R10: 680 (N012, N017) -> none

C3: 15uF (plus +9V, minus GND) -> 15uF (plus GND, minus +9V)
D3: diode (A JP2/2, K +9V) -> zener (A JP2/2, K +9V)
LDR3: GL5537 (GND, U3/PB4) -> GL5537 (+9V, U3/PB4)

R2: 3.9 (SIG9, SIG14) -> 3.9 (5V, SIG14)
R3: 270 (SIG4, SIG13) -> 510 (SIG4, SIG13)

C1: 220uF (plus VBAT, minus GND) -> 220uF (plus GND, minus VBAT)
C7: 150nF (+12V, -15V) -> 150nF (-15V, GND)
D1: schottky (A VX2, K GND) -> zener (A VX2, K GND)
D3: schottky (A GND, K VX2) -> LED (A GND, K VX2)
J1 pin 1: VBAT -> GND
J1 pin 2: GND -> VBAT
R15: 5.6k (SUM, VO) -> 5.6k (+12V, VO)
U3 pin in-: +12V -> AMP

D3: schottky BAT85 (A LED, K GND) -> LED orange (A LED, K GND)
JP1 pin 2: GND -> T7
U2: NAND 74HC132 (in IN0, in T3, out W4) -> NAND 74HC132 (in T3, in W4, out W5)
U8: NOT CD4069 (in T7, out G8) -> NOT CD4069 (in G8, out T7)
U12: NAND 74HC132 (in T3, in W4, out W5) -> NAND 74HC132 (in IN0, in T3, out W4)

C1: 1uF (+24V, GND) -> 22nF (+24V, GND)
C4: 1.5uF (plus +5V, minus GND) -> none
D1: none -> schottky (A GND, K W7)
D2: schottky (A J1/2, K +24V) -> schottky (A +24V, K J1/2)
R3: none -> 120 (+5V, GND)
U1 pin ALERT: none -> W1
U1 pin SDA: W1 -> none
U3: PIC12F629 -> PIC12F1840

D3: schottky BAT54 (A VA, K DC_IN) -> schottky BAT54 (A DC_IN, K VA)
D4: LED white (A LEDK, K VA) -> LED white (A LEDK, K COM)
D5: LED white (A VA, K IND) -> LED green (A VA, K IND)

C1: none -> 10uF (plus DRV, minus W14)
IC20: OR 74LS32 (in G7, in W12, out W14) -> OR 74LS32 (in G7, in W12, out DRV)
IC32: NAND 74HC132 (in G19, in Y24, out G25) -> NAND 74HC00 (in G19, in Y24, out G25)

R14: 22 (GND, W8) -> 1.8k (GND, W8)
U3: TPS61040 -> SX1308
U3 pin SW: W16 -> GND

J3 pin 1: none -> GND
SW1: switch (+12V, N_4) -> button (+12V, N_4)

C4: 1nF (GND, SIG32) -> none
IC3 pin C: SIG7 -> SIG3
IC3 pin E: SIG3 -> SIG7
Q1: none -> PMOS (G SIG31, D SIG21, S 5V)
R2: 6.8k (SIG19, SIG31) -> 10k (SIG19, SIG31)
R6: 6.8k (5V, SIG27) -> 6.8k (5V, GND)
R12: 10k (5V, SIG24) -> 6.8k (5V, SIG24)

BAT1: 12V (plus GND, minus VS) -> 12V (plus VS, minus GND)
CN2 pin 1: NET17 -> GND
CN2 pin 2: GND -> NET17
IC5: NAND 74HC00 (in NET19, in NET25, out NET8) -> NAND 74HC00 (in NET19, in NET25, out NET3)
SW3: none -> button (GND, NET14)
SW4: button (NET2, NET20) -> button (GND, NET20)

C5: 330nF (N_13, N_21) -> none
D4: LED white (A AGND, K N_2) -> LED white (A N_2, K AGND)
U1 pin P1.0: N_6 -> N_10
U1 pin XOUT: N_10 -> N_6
-------
▶ _What you need to do_: All entries must be repeated exactly.

▶ _Worked solution_:
R10: 680 (N012, N017) -> none

C3: 15uF (plus +9V, minus GND) -> 15uF (plus GND, minus +9V)
D3: diode (A JP2/2, K +9V) -> zener (A JP2/2, K +9V)
LDR3: GL5537 (GND, U3/PB4) -> GL5537 (+9V, U3/PB4)

R2: 3.9 (SIG9, SIG14) -> 3.9 (5V, SIG14)
R3: 270 (SIG4, SIG13) -> 510 (SIG4, SIG13)

C1: 220uF (plus VBAT, minus GND) -> 220uF (plus GND, minus VBAT)
C7: 150nF (+12V, -15V) -> 150nF (-15V, GND)
D1: schottky (A VX2, K GND) -> zener (A VX2, K GND)
D3: schottky (A GND, K VX2) -> LED (A GND, K VX2)
J1 pin 1: VBAT -> GND
J1 pin 2: GND -> VBAT
R15: 5.6k (SUM, VO) -> 5.6k (+12V, VO)
U3 pin in-: +12V -> AMP

D3: schottky BAT85 (A LED, K GND) -> LED orange (A LED, K GND)
JP1 pin 2: GND -> T7
U2: NAND 74HC132 (in IN0, in T3, out W4) -> NAND 74HC132 (in T3, in W4, out W5)
U8: NOT CD4069 (in T7, out G8) -> NOT CD4069 (in G8, out T7)
U12: NAND 74HC132 (in T3, in W4, out W5) -> NAND 74HC132 (in IN0, in T3, out W4)

C1: 1uF (+24V, GND) -> 22nF (+24V, GND)
C4: 1.5uF (plus +5V, minus GND) -> none
D1: none -> schottky (A GND, K W7)
D2: schottky (A J1/2, K +24V) -> schottky (A +24V, K J1/2)
R3: none -> 120 (+5V, GND)
U1 pin ALERT: none -> W1
U1 pin SDA: W1 -> none
U3: PIC12F629 -> PIC12F1840

D3: schottky BAT54 (A VA, K DC_IN) -> schottky BAT54 (A DC_IN, K VA)
D4: LED white (A LEDK, K VA) -> LED white (A LEDK, K COM)
D5: LED white (A VA, K IND) -> LED green (A VA, K IND)

C1: none -> 10uF (plus DRV, minus W14)
IC20: OR 74LS32 (in G7, in W12, out W14) -> OR 74LS32 (in G7, in W12, out DRV)
IC32: NAND 74HC132 (in G19, in Y24, out G25) -> NAND 74HC00 (in G19, in Y24, out G25)

R14: 22 (GND, W8) -> 1.8k (GND, W8)
U3: TPS61040 -> SX1308
U3 pin SW: W16 -> GND

J3 pin 1: none -> GND
SW1: switch (+12V, N_4) -> button (+12V, N_4)

C4: 1nF (GND, SIG32) -> none
IC3 pin C: SIG7 -> SIG3
IC3 pin E: SIG3 -> SIG7
Q1: none -> PMOS (G SIG31, D SIG21, S 5V)
R2: 6.8k (SIG19, SIG31) -> 10k (SIG19, SIG31)
R6: 6.8k (5V, SIG27) -> 6.8k (5V, GND)
R12: 10k (5V, SIG24) -> 6.8k (5V, SIG24)

BAT1: 12V (plus GND, minus VS) -> 12V (plus VS, minus GND)
CN2 pin 1: NET17 -> GND
CN2 pin 2: GND -> NET17
IC5: NAND 74HC00 (in NET19, in NET25, out NET8) -> NAND 74HC00 (in NET19, in NET25, out NET3)
SW3: none -> button (GND, NET14)
SW4: button (NET2, NET20) -> button (GND, NET20)

C5: 330nF (N_13, N_21) -> none
D4: LED white (A AGND, K N_2) -> LED white (A N_2, K AGND)
U1 pin P1.0: N_6 -> N_10
U1 pin XOUT: N_10 -> N_6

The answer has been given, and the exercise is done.